MATERIALS PROVIDED:
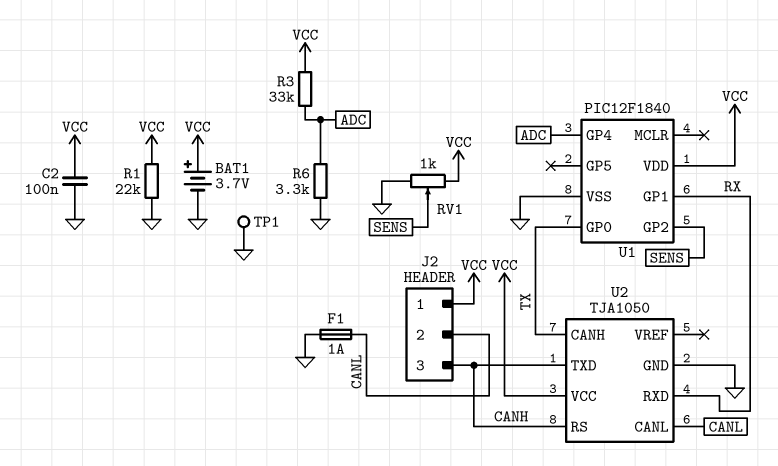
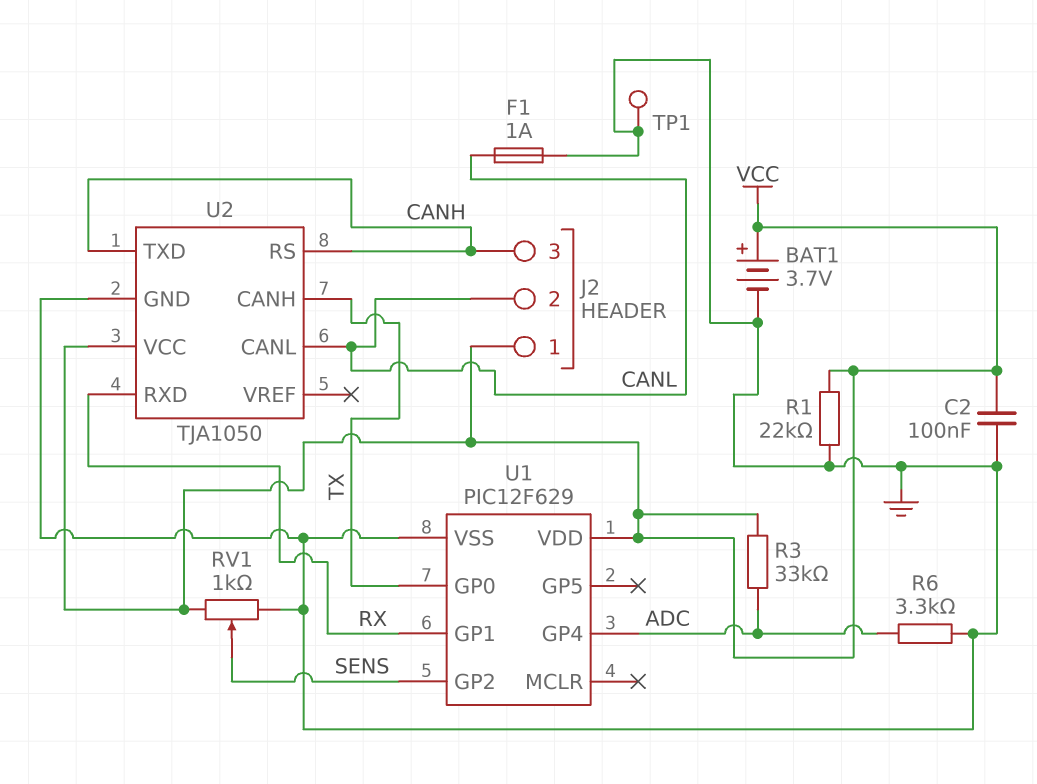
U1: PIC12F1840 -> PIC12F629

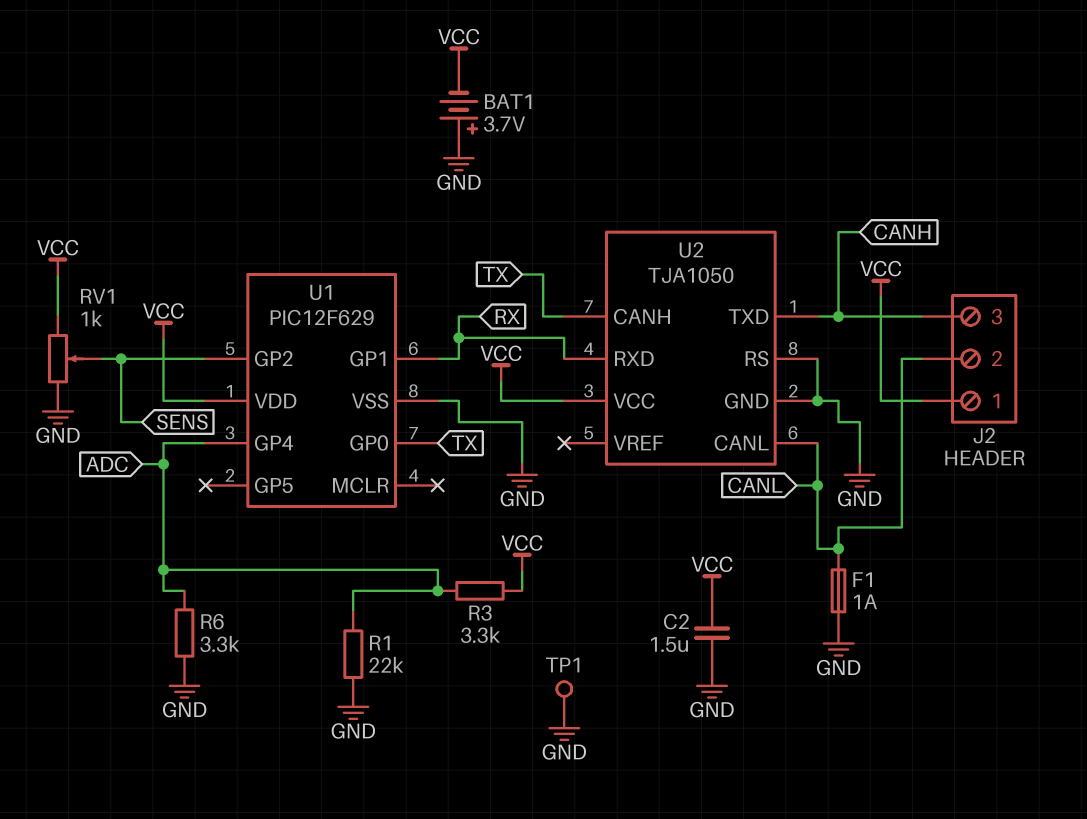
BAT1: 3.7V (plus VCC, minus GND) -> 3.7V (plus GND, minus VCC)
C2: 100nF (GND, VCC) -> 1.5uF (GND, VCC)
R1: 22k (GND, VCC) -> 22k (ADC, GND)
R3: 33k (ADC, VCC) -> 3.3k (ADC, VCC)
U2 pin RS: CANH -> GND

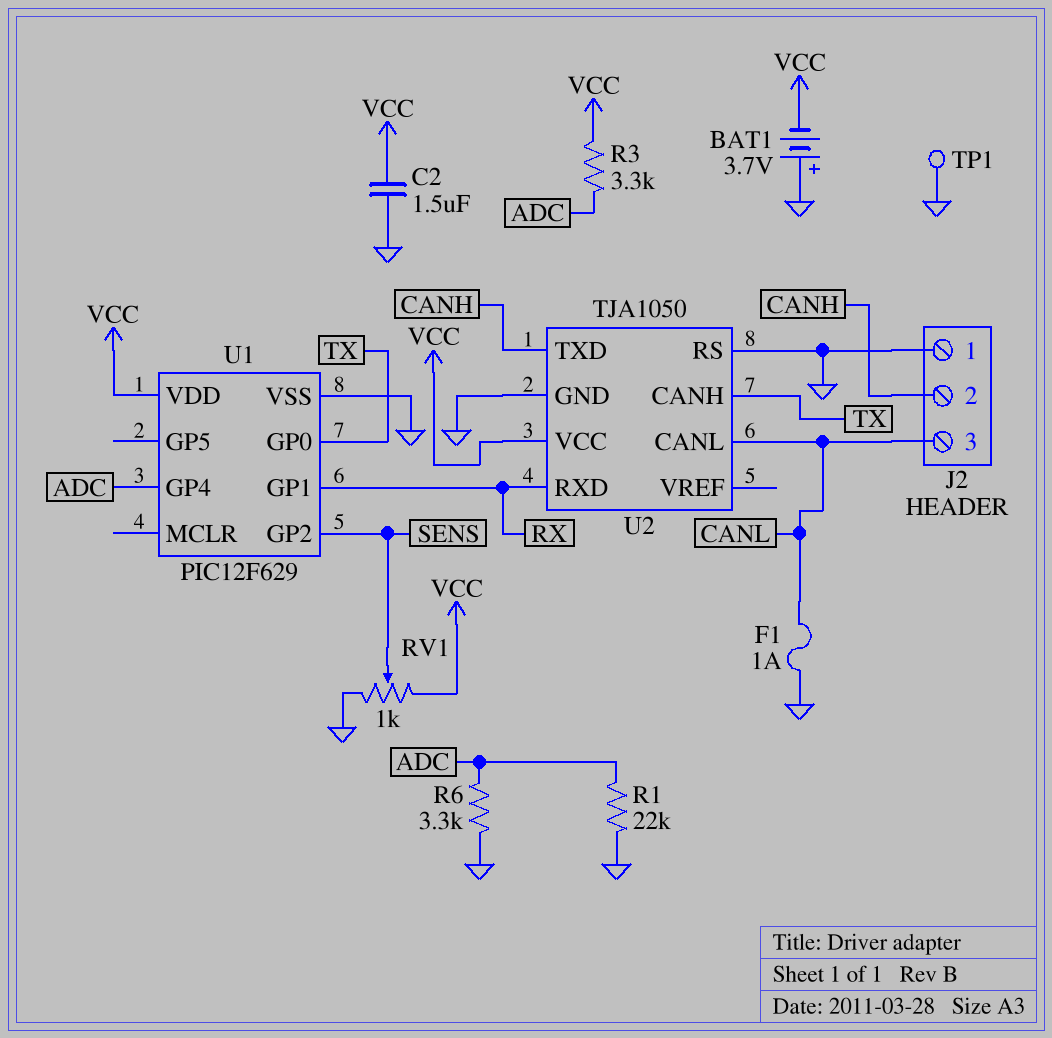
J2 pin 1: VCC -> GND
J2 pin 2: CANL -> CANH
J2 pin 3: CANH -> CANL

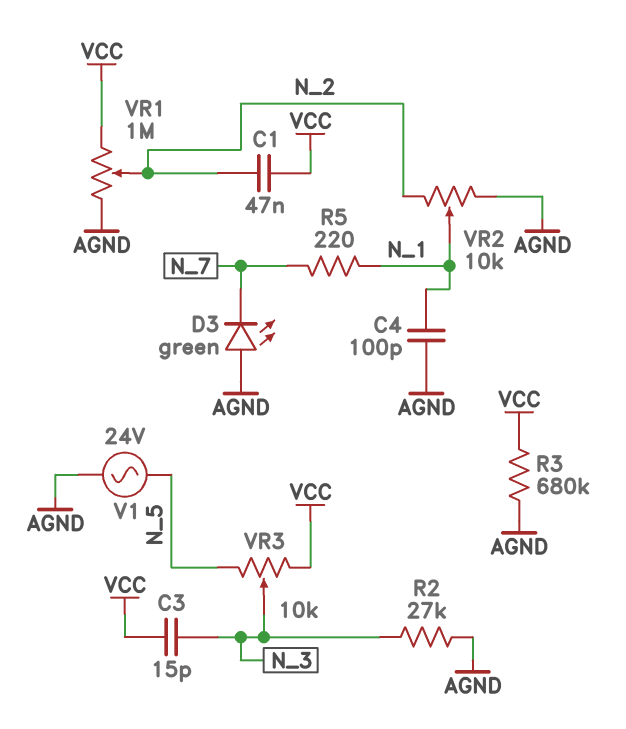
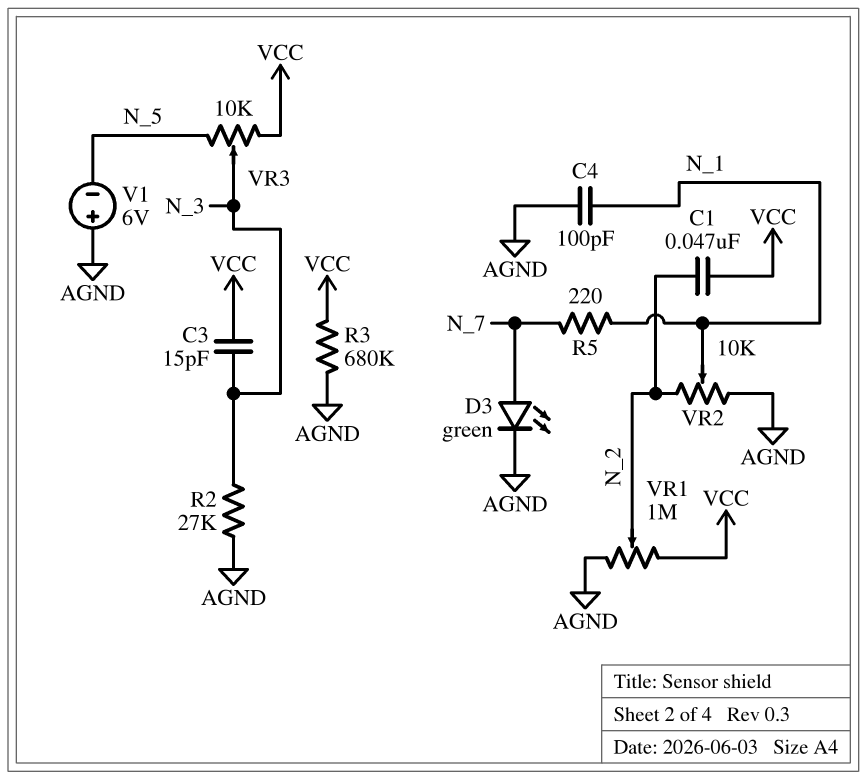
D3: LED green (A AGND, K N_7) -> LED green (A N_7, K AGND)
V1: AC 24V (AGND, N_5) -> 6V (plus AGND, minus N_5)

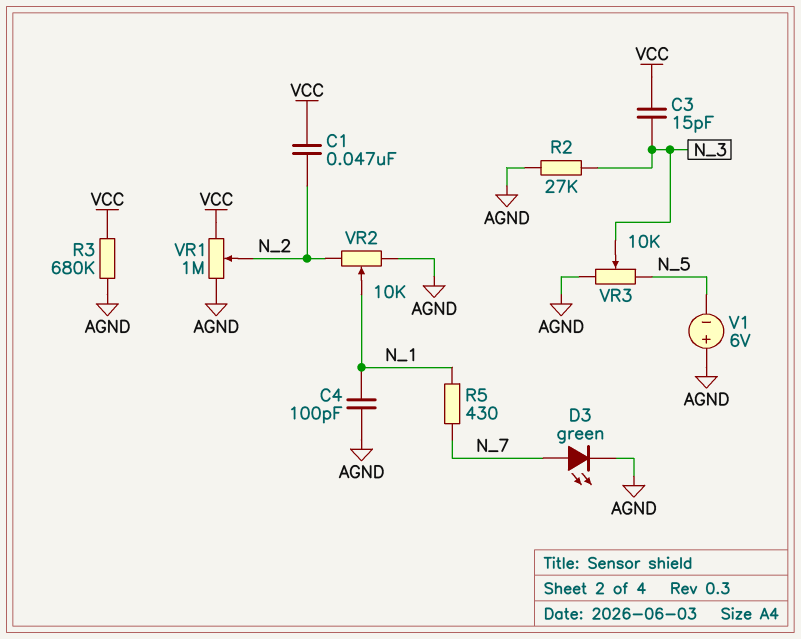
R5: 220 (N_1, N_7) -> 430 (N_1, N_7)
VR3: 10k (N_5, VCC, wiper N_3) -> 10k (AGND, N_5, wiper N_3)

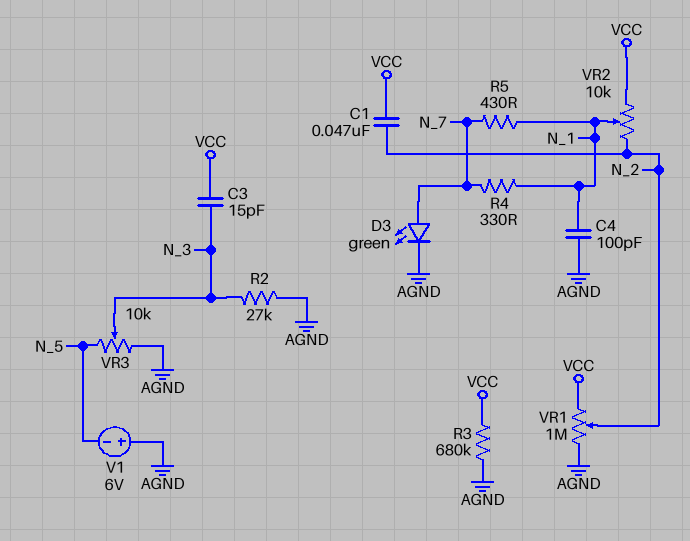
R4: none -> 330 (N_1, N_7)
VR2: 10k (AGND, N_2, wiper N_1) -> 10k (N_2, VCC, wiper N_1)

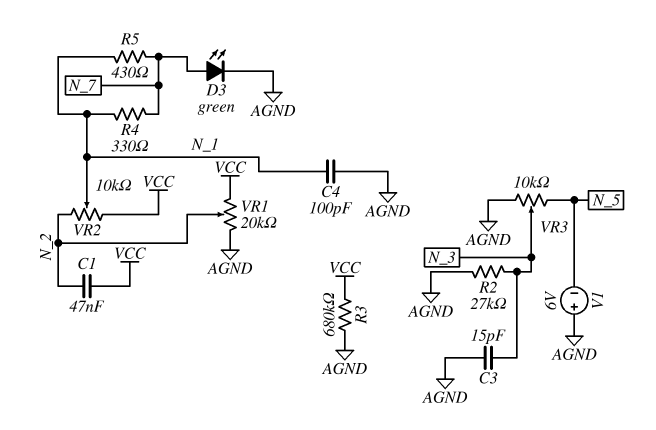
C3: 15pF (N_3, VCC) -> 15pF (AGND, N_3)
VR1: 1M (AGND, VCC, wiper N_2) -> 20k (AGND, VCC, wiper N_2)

WORK ORDER: Exactly reproduce the lines above, starting at the one that contains "BAT1: 3.7V (plus" and ending at the one that contains "D3: LED green", both inclusive; leave the pictures out and add no other lines.

RESULT OF THE EXERCISE:
BAT1: 3.7V (plus VCC, minus GND) -> 3.7V (plus GND, minus VCC)
C2: 100nF (GND, VCC) -> 1.5uF (GND, VCC)
R1: 22k (GND, VCC) -> 22k (ADC, GND)
R3: 33k (ADC, VCC) -> 3.3k (ADC, VCC)
U2 pin RS: CANH -> GND

J2 pin 1: VCC -> GND
J2 pin 2: CANL -> CANH
J2 pin 3: CANH -> CANL

D3: LED green (A AGND, K N_7) -> LED green (A N_7, K AGND)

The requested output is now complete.